#### [Work required]
Return exactly the lines of the data below, from the one that contains "J1 pin 1: none -> VSW" through the final line, and leave out every picture.

#### [Record excerpts]
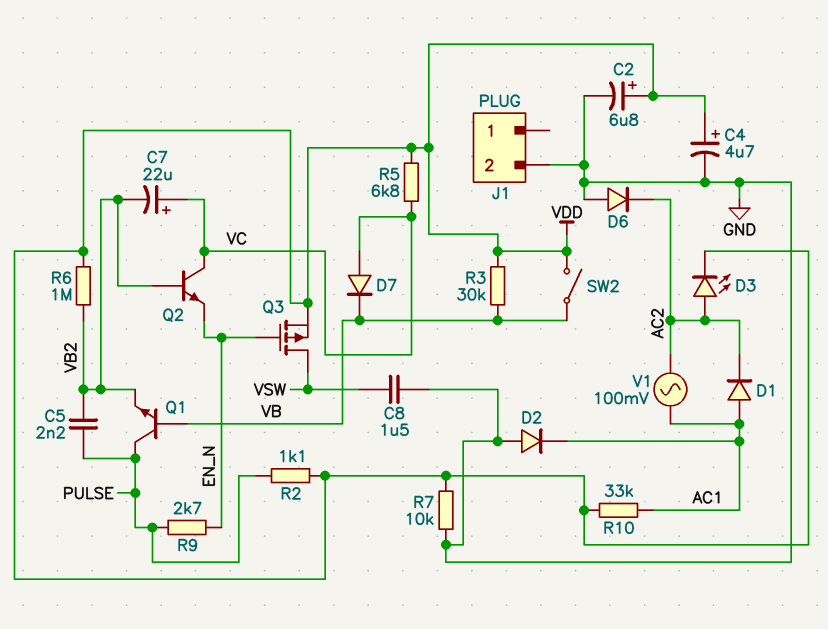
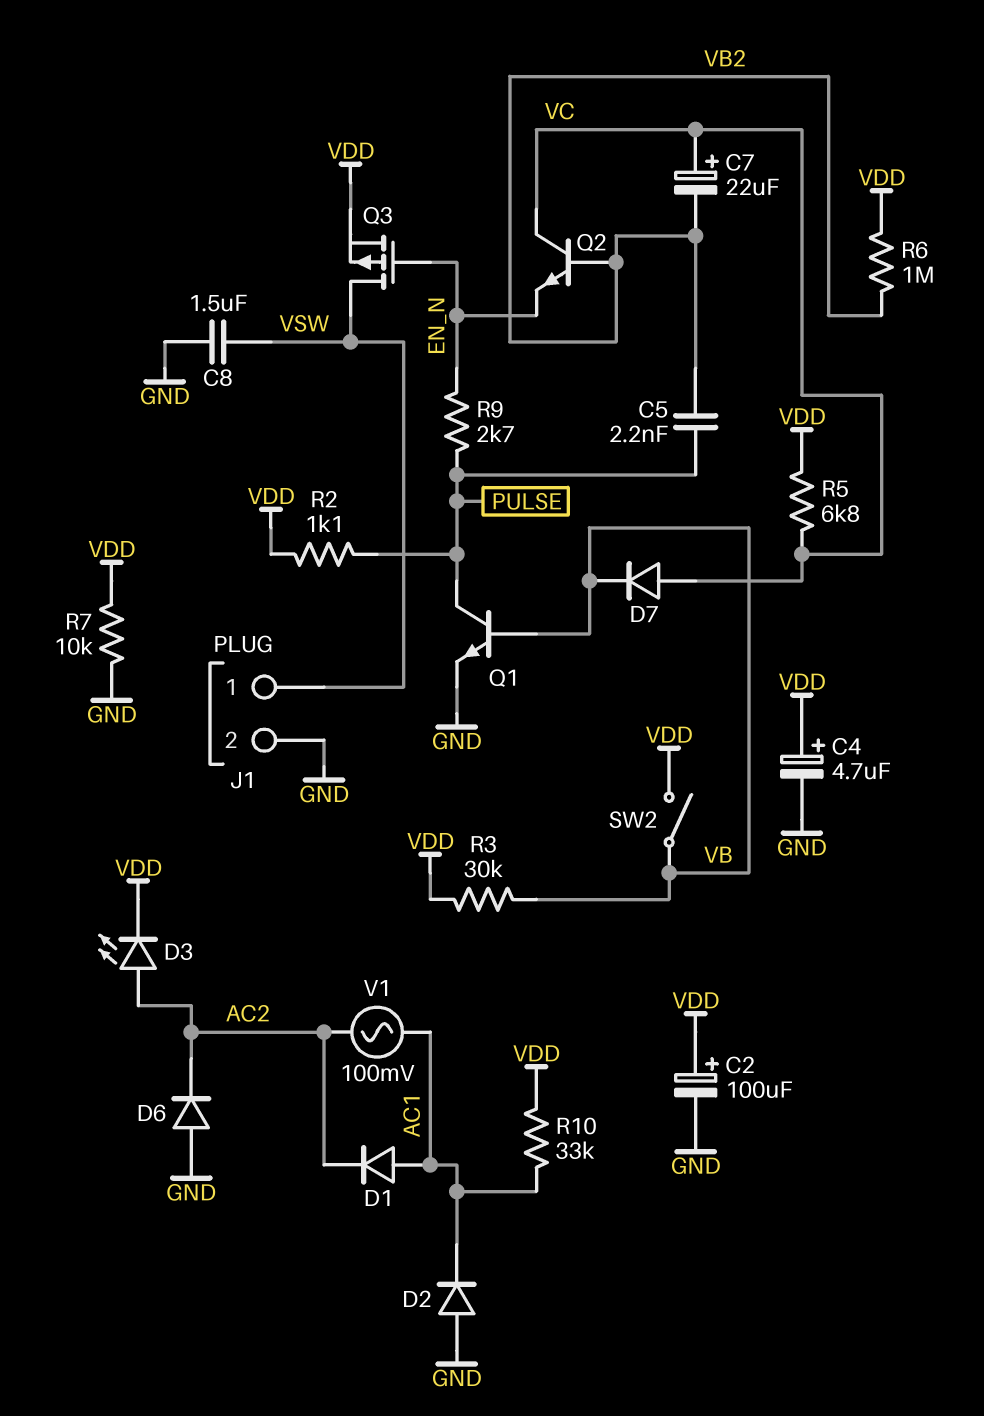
C2: 6.8uF (plus VDD, minus GND) -> 100uF (plus VDD, minus GND)
J1 pin 1: none -> VSW
Q1: NPN (B VB, C PULSE, E VB2) -> NPN (B VB, C PULSE, E GND)

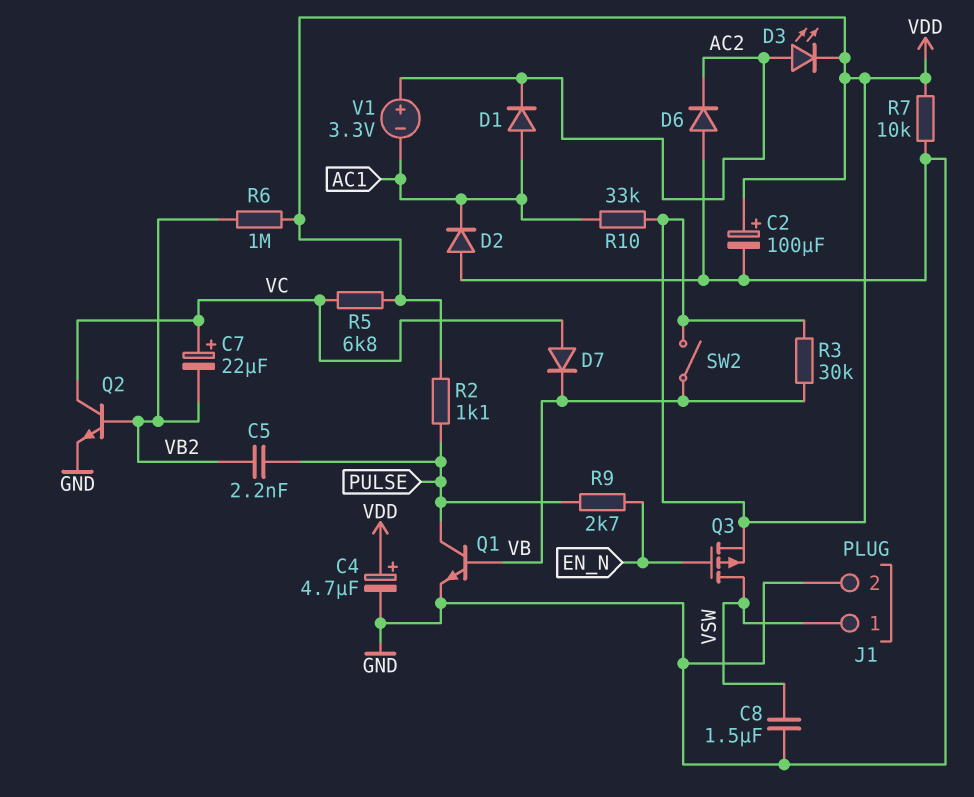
Q2: NPN (B VB2, C VC, E EN_N) -> NPN (B VB2, C VC, E GND)
V1: AC 100mV (AC1, AC2) -> 3.3V (plus AC2, minus AC1)

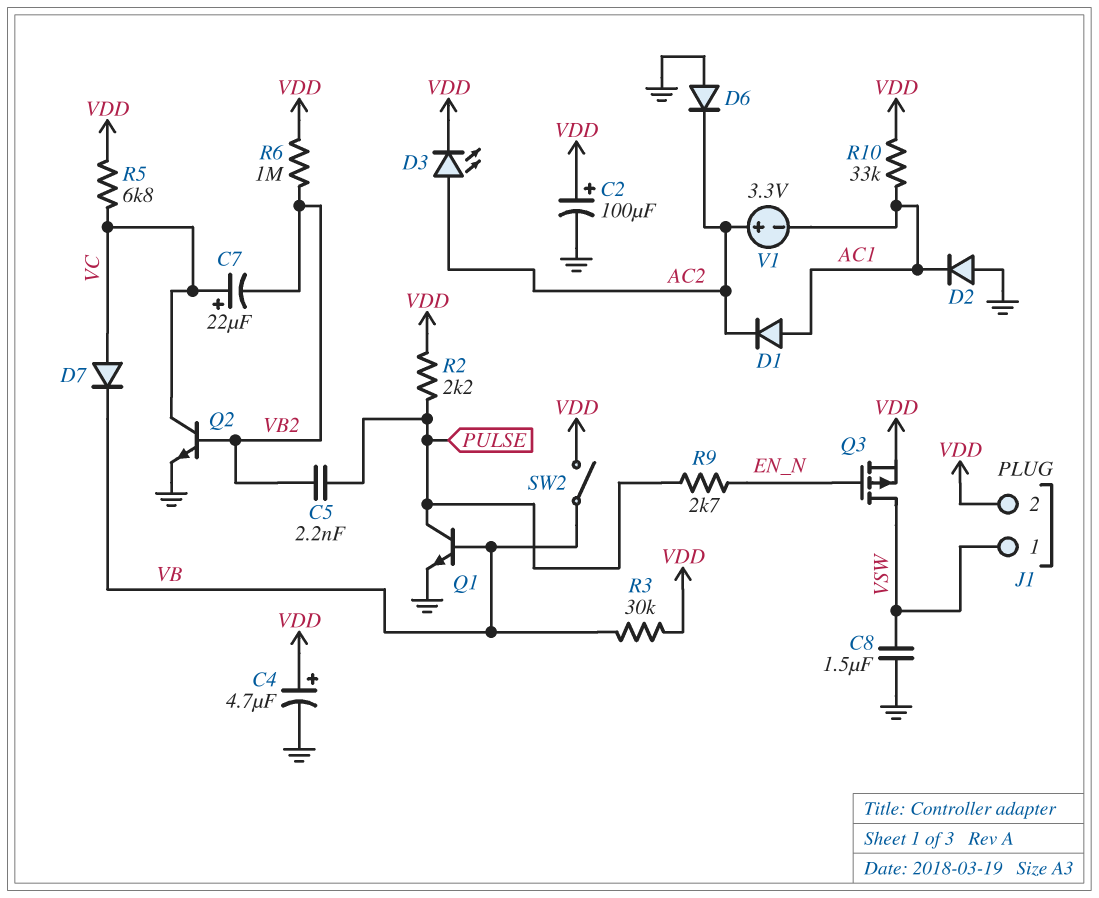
J1 pin 2: GND -> VDD
R2: 1.1k (PULSE, VDD) -> 2.2k (PULSE, VDD)
R7: 10k (GND, VDD) -> none

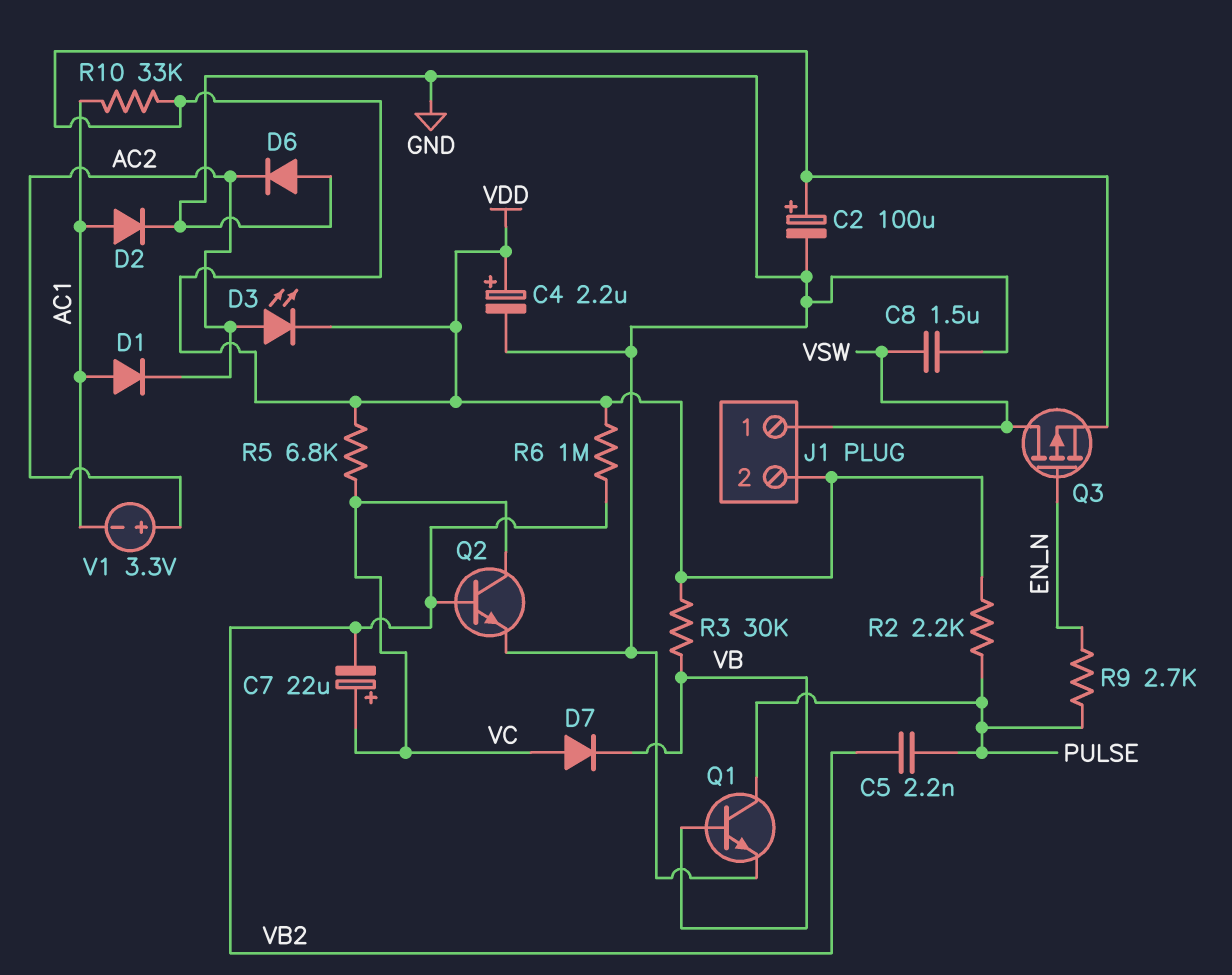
C4: 4.7uF (plus VDD, minus GND) -> 2.2uF (plus VDD, minus GND)
D2: diode (A GND, K AC1) -> diode (A AC1, K GND)
SW2: switch (VB, VDD) -> none

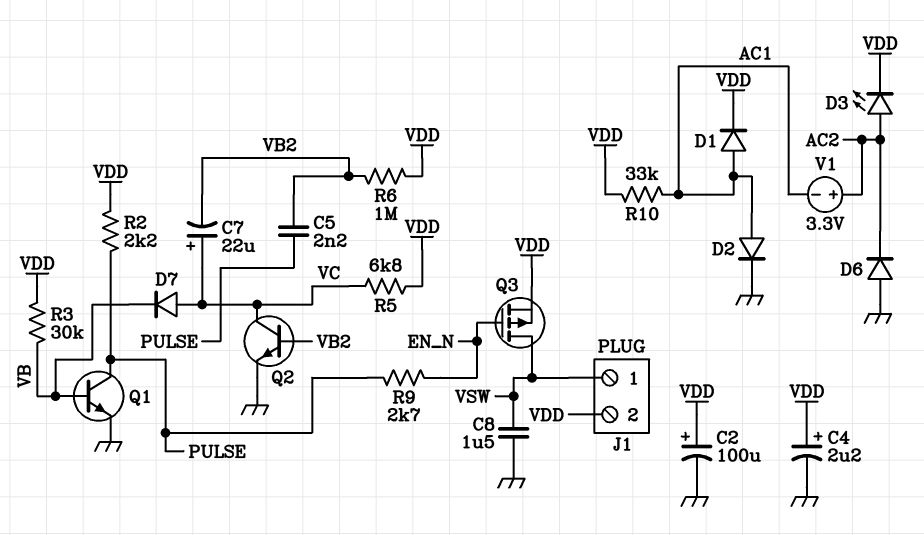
D1: diode (A AC1, K AC2) -> diode (A AC1, K VDD)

#### [Written answer]
J1 pin 1: none -> VSW
Q1: NPN (B VB, C PULSE, E VB2) -> NPN (B VB, C PULSE, E GND)

Q2: NPN (B VB2, C VC, E EN_N) -> NPN (B VB2, C VC, E GND)
V1: AC 100mV (AC1, AC2) -> 3.3V (plus AC2, minus AC1)

J1 pin 2: GND -> VDD
R2: 1.1k (PULSE, VDD) -> 2.2k (PULSE, VDD)
R7: 10k (GND, VDD) -> none

C4: 4.7uF (plus VDD, minus GND) -> 2.2uF (plus VDD, minus GND)
D2: diode (A GND, K AC1) -> diode (A AC1, K GND)
SW2: switch (VB, VDD) -> none

D1: diode (A AC1, K AC2) -> diode (A AC1, K VDD)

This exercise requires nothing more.